*** Opening of Given data ***

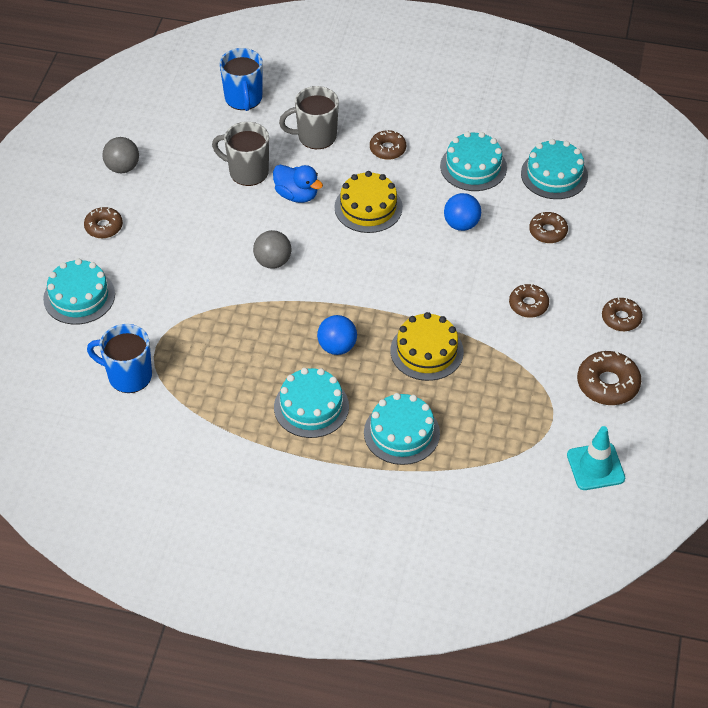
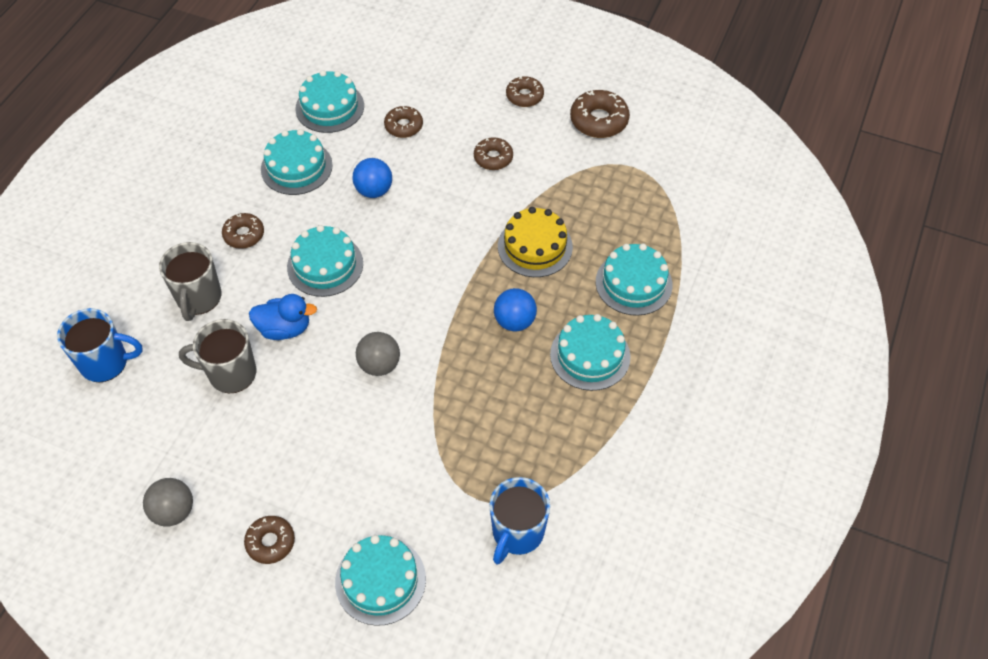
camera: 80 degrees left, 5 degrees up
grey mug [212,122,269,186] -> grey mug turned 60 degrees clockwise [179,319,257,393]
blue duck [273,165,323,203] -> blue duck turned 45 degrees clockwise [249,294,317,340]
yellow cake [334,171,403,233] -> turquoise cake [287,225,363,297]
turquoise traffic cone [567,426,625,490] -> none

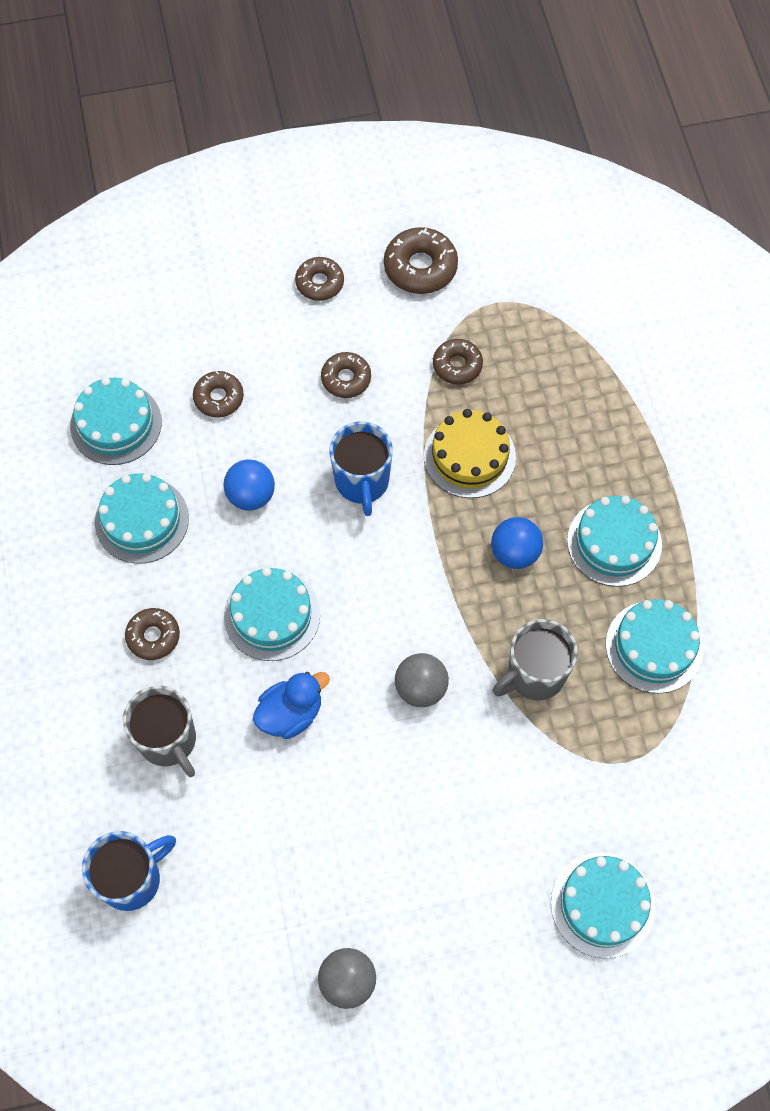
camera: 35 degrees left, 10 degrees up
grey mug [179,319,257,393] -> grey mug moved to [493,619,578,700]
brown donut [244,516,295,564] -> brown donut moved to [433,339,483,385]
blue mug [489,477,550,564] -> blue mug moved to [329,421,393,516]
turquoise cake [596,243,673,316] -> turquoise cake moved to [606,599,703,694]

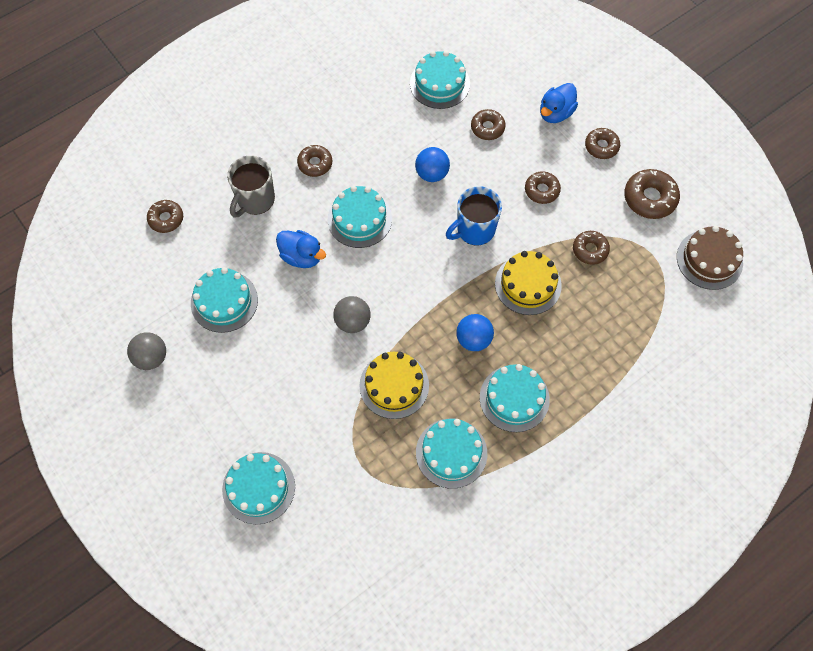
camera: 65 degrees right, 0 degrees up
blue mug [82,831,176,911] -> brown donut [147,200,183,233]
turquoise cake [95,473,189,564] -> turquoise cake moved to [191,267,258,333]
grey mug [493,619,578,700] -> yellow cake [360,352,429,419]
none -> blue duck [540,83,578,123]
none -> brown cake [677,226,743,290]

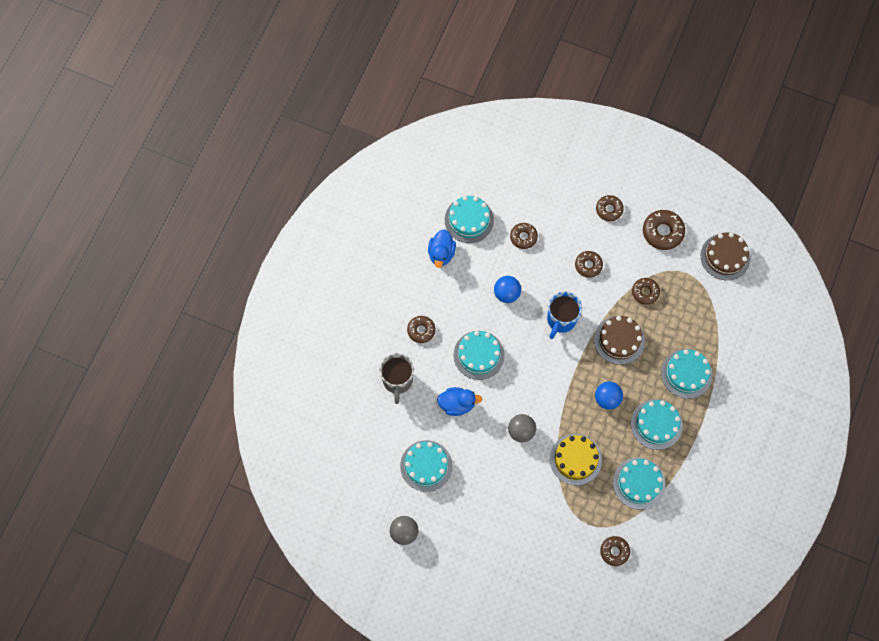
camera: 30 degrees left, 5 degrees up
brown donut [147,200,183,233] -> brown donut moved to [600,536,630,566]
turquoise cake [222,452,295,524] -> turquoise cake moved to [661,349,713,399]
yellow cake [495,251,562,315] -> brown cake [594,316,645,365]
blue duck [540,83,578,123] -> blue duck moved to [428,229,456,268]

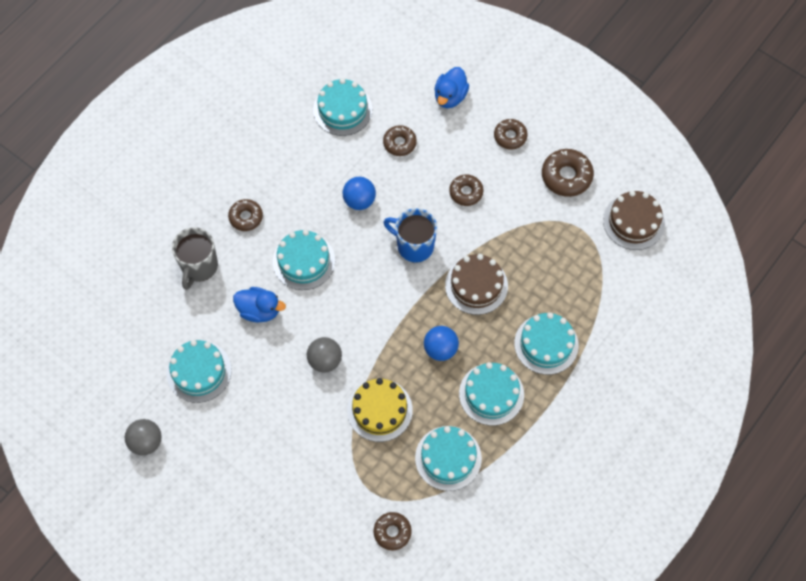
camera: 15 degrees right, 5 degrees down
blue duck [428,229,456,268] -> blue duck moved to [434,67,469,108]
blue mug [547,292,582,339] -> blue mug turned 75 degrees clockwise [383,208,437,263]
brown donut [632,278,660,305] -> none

*** Close of Given data ***

## Exercise brief
An exact copy of the records above is wanted, with the pictures omitted.

## Answer
camera: 80 degrees left, 5 degrees up
grey mug [212,122,269,186] -> grey mug turned 60 degrees clockwise [179,319,257,393]
blue duck [273,165,323,203] -> blue duck turned 45 degrees clockwise [249,294,317,340]
yellow cake [334,171,403,233] -> turquoise cake [287,225,363,297]
turquoise traffic cone [567,426,625,490] -> none

camera: 35 degrees left, 10 degrees up
grey mug [179,319,257,393] -> grey mug moved to [493,619,578,700]
brown donut [244,516,295,564] -> brown donut moved to [433,339,483,385]
blue mug [489,477,550,564] -> blue mug moved to [329,421,393,516]
turquoise cake [596,243,673,316] -> turquoise cake moved to [606,599,703,694]

camera: 65 degrees right, 0 degrees up
blue mug [82,831,176,911] -> brown donut [147,200,183,233]
turquoise cake [95,473,189,564] -> turquoise cake moved to [191,267,258,333]
grey mug [493,619,578,700] -> yellow cake [360,352,429,419]
none -> blue duck [540,83,578,123]
none -> brown cake [677,226,743,290]

camera: 30 degrees left, 5 degrees up
brown donut [147,200,183,233] -> brown donut moved to [600,536,630,566]
turquoise cake [222,452,295,524] -> turquoise cake moved to [661,349,713,399]
yellow cake [495,251,562,315] -> brown cake [594,316,645,365]
blue duck [540,83,578,123] -> blue duck moved to [428,229,456,268]

camera: 15 degrees right, 5 degrees down
blue duck [428,229,456,268] -> blue duck moved to [434,67,469,108]
blue mug [547,292,582,339] -> blue mug turned 75 degrees clockwise [383,208,437,263]
brown donut [632,278,660,305] -> none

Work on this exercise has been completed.